▶ **Data to process**

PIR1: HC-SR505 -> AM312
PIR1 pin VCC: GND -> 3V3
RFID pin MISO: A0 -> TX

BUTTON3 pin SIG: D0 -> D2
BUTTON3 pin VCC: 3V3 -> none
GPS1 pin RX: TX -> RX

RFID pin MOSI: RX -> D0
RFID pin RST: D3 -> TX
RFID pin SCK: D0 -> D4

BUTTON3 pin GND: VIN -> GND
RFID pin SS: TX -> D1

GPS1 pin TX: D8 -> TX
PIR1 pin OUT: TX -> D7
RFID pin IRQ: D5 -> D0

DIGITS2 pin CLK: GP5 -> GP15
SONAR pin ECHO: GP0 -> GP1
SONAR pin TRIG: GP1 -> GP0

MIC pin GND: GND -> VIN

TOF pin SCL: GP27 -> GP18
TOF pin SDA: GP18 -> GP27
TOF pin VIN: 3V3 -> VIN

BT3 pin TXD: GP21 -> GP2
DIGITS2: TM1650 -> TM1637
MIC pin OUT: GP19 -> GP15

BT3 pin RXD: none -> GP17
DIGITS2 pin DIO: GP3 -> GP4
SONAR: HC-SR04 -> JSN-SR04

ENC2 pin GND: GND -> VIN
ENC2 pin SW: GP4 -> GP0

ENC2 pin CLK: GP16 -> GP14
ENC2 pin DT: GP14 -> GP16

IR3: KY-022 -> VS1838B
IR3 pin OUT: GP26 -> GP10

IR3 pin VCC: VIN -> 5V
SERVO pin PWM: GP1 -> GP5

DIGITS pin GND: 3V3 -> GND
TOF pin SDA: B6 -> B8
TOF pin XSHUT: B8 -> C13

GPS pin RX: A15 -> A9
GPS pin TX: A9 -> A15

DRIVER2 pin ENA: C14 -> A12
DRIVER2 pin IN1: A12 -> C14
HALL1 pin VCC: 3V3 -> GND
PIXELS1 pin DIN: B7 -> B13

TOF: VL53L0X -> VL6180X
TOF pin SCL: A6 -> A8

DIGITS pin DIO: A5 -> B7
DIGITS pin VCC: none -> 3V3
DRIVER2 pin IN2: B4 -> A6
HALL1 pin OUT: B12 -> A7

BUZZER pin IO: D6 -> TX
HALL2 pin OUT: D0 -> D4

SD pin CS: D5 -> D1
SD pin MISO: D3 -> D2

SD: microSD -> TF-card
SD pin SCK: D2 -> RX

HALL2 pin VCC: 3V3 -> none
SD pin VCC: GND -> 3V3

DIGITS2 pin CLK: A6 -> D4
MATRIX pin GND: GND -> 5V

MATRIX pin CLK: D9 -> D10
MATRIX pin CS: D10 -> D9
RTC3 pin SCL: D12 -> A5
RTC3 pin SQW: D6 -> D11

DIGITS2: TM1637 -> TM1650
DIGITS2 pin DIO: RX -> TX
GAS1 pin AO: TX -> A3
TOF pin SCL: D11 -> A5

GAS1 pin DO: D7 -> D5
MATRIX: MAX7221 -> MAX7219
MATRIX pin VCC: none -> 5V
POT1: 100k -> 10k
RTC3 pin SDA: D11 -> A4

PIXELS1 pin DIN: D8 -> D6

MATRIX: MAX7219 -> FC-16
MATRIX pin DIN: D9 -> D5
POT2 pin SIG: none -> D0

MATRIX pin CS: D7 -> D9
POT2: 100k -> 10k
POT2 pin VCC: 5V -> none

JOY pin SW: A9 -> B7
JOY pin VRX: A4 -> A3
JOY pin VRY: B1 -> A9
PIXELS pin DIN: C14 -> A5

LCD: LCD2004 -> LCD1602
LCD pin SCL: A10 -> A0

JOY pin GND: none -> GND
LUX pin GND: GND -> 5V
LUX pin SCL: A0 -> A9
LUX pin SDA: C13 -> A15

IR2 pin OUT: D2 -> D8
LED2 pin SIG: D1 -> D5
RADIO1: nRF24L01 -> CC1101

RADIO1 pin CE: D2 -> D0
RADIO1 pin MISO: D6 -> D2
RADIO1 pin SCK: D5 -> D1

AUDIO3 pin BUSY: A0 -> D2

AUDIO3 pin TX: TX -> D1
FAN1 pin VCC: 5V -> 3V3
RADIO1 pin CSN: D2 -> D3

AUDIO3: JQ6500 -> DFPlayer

▶ **What you should do**
What is needed is an exact copy of the lines from the one containing "LUX pin GND: GND -> 5V" to the end of the data; please add nothing else.

▶ **Exercise output**
LUX pin GND: GND -> 5V
LUX pin SCL: A0 -> A9
LUX pin SDA: C13 -> A15

IR2 pin OUT: D2 -> D8
LED2 pin SIG: D1 -> D5
RADIO1: nRF24L01 -> CC1101

RADIO1 pin CE: D2 -> D0
RADIO1 pin MISO: D6 -> D2
RADIO1 pin SCK: D5 -> D1

AUDIO3 pin BUSY: A0 -> D2

AUDIO3 pin TX: TX -> D1
FAN1 pin VCC: 5V -> 3V3
RADIO1 pin CSN: D2 -> D3

AUDIO3: JQ6500 -> DFPlayer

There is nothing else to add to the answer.